[Image sequences with shape edits]
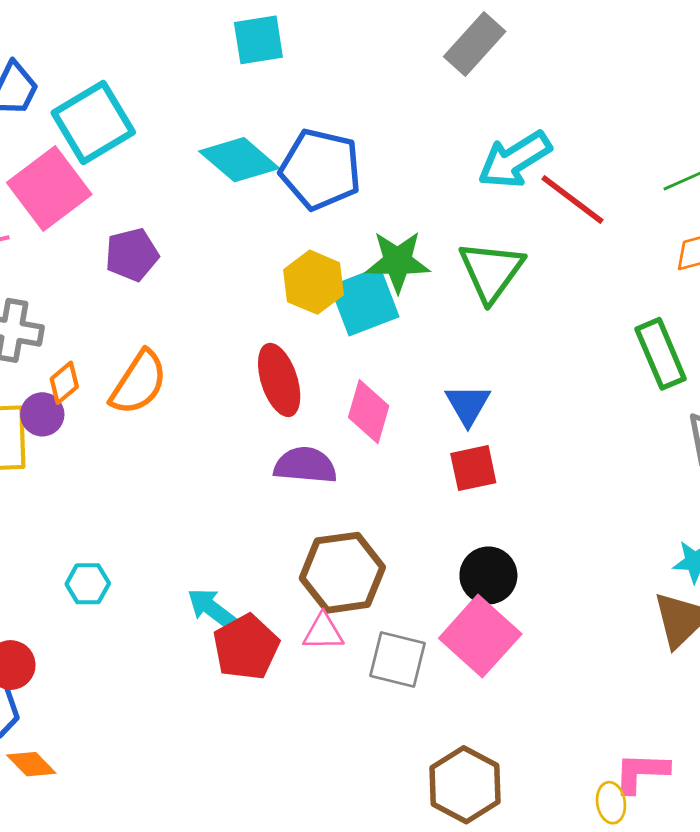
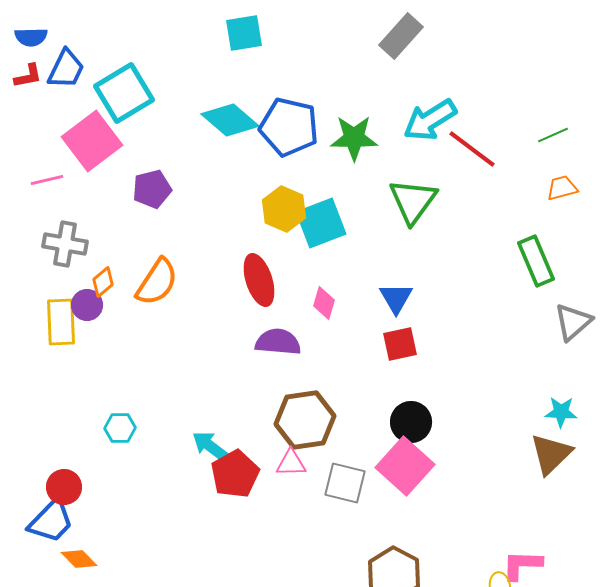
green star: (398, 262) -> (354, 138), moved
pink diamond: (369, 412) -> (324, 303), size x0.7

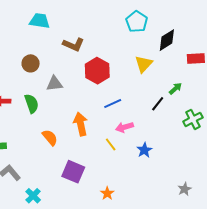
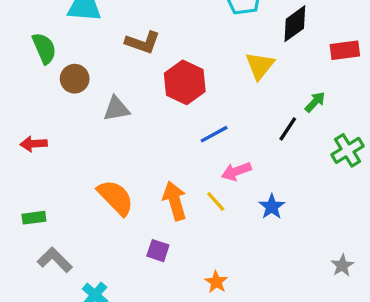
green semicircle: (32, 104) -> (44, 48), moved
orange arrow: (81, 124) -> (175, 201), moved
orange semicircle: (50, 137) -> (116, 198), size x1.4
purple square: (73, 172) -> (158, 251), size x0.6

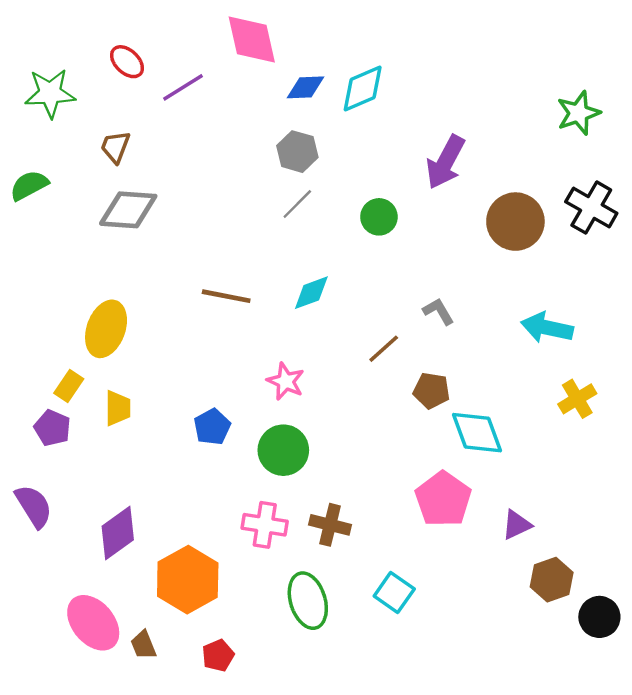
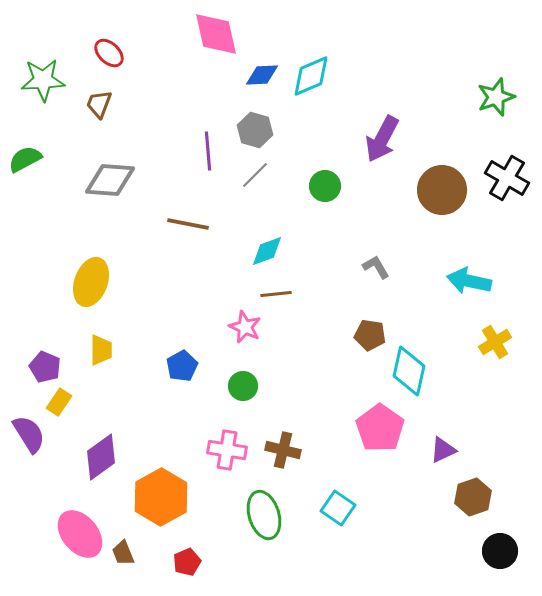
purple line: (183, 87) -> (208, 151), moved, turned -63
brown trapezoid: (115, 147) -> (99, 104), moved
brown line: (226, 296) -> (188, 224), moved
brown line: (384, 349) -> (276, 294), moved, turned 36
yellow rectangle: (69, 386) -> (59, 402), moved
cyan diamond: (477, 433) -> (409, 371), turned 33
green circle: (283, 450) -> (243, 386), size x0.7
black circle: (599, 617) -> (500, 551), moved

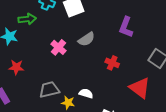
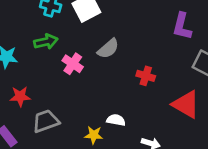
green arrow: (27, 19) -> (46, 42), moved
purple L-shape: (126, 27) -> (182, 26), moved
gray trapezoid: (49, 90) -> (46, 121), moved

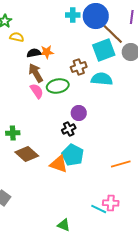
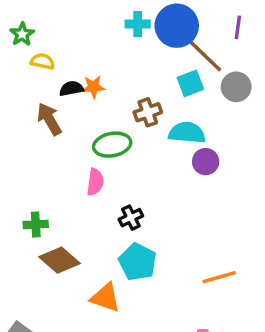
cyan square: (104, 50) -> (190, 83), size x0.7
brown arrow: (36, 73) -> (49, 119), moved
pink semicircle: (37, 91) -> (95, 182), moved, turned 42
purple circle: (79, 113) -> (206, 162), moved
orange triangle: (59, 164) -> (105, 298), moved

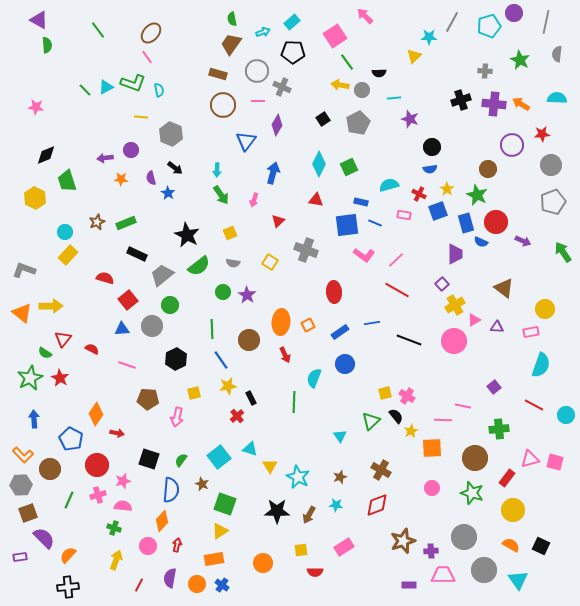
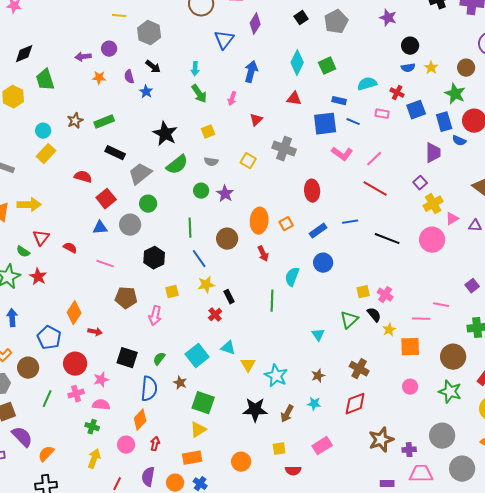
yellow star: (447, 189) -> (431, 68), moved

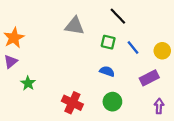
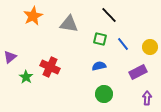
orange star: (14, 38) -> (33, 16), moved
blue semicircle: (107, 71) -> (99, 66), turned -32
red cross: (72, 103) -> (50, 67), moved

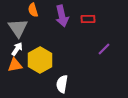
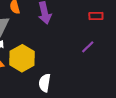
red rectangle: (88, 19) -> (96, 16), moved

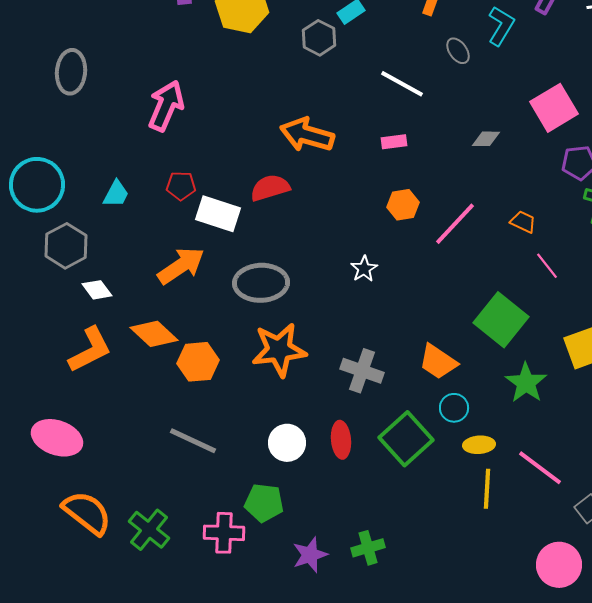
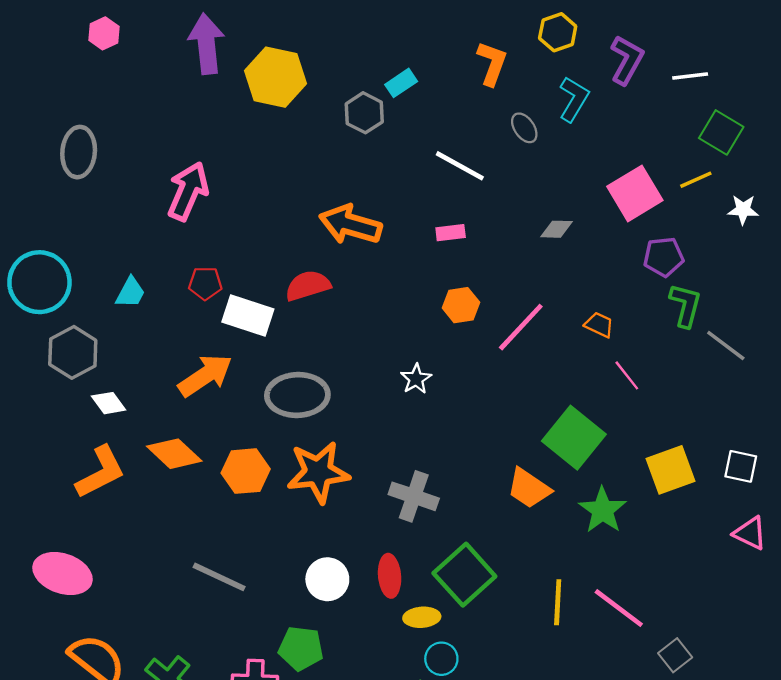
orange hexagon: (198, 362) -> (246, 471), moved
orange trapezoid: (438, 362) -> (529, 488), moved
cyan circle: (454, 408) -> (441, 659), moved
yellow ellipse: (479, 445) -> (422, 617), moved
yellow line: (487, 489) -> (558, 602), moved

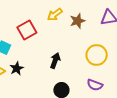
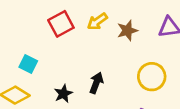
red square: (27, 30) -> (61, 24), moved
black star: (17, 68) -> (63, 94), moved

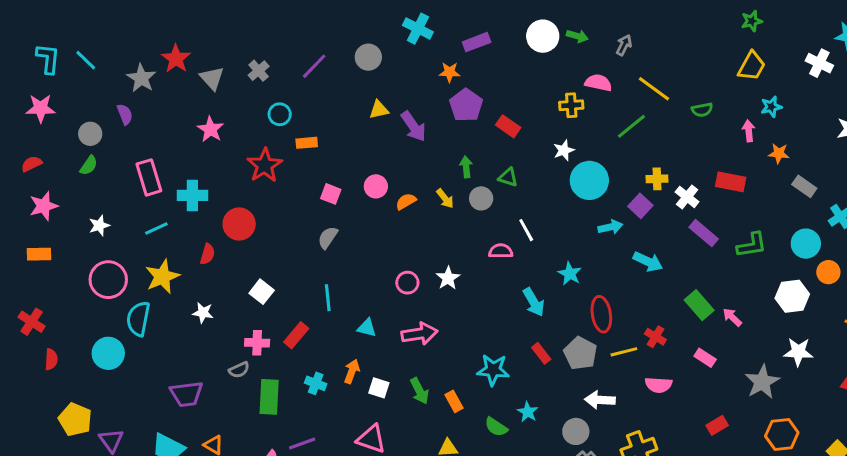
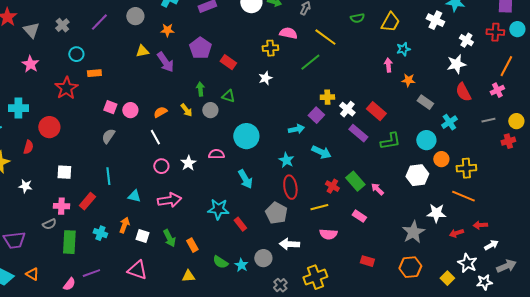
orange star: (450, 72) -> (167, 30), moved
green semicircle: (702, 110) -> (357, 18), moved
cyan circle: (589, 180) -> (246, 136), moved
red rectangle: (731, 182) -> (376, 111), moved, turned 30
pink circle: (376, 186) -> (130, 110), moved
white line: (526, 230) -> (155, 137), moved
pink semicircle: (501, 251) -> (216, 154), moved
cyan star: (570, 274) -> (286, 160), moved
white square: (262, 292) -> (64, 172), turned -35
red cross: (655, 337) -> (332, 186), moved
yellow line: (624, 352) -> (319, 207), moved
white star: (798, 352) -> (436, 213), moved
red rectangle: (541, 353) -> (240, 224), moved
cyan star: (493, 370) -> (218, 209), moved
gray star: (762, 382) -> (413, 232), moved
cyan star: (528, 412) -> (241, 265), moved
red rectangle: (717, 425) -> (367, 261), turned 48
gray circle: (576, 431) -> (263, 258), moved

WORK TO COMPLETE: Give back the records above word for word, minus any image they hold.

RESULT OF THIS TASK:
green star: (398, 262) -> (354, 138), moved
pink diamond: (369, 412) -> (324, 303), size x0.7

green semicircle: (32, 104) -> (44, 48), moved
orange arrow: (81, 124) -> (175, 201), moved
orange semicircle: (50, 137) -> (116, 198), size x1.4
purple square: (73, 172) -> (158, 251), size x0.6

purple line: (183, 87) -> (208, 151), moved, turned -63
brown trapezoid: (115, 147) -> (99, 104), moved
brown line: (226, 296) -> (188, 224), moved
brown line: (384, 349) -> (276, 294), moved, turned 36
yellow rectangle: (69, 386) -> (59, 402), moved
cyan diamond: (477, 433) -> (409, 371), turned 33
green circle: (283, 450) -> (243, 386), size x0.7
black circle: (599, 617) -> (500, 551), moved

green arrow: (27, 19) -> (46, 42), moved
purple L-shape: (126, 27) -> (182, 26), moved
gray trapezoid: (49, 90) -> (46, 121), moved

cyan square: (104, 50) -> (190, 83), size x0.7
brown arrow: (36, 73) -> (49, 119), moved
pink semicircle: (37, 91) -> (95, 182), moved, turned 42
purple circle: (79, 113) -> (206, 162), moved
orange triangle: (59, 164) -> (105, 298), moved

yellow star: (447, 189) -> (431, 68), moved

orange star: (14, 38) -> (33, 16), moved
blue semicircle: (107, 71) -> (99, 66), turned -32
red cross: (72, 103) -> (50, 67), moved

red rectangle: (88, 19) -> (96, 16), moved

orange hexagon: (198, 362) -> (246, 471), moved
orange trapezoid: (438, 362) -> (529, 488), moved
cyan circle: (454, 408) -> (441, 659), moved
yellow ellipse: (479, 445) -> (422, 617), moved
yellow line: (487, 489) -> (558, 602), moved

red square: (27, 30) -> (61, 24), moved
black star: (17, 68) -> (63, 94), moved

orange star: (450, 72) -> (167, 30), moved
green semicircle: (702, 110) -> (357, 18), moved
cyan circle: (589, 180) -> (246, 136), moved
red rectangle: (731, 182) -> (376, 111), moved, turned 30
pink circle: (376, 186) -> (130, 110), moved
white line: (526, 230) -> (155, 137), moved
pink semicircle: (501, 251) -> (216, 154), moved
cyan star: (570, 274) -> (286, 160), moved
white square: (262, 292) -> (64, 172), turned -35
red cross: (655, 337) -> (332, 186), moved
yellow line: (624, 352) -> (319, 207), moved
white star: (798, 352) -> (436, 213), moved
red rectangle: (541, 353) -> (240, 224), moved
cyan star: (493, 370) -> (218, 209), moved
gray star: (762, 382) -> (413, 232), moved
cyan star: (528, 412) -> (241, 265), moved
red rectangle: (717, 425) -> (367, 261), turned 48
gray circle: (576, 431) -> (263, 258), moved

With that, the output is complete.